### Aim of the exercise:
Filter the entries, keeping every line with the string "duck".
:: Information given ::
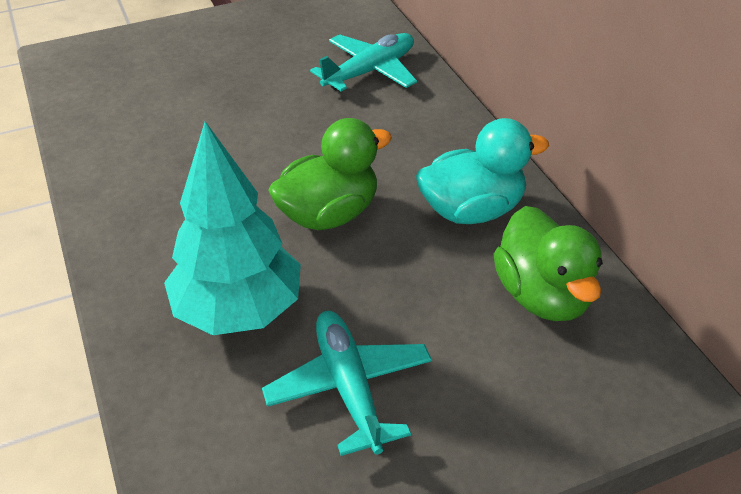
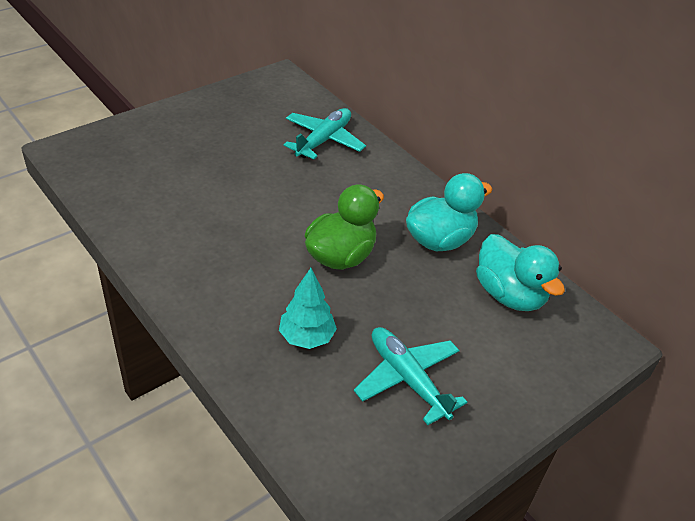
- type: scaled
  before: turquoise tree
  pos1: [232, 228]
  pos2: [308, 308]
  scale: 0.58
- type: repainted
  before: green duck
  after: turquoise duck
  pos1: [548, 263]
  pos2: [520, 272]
:::
### Output:
  before: green duck
  after: turquoise duck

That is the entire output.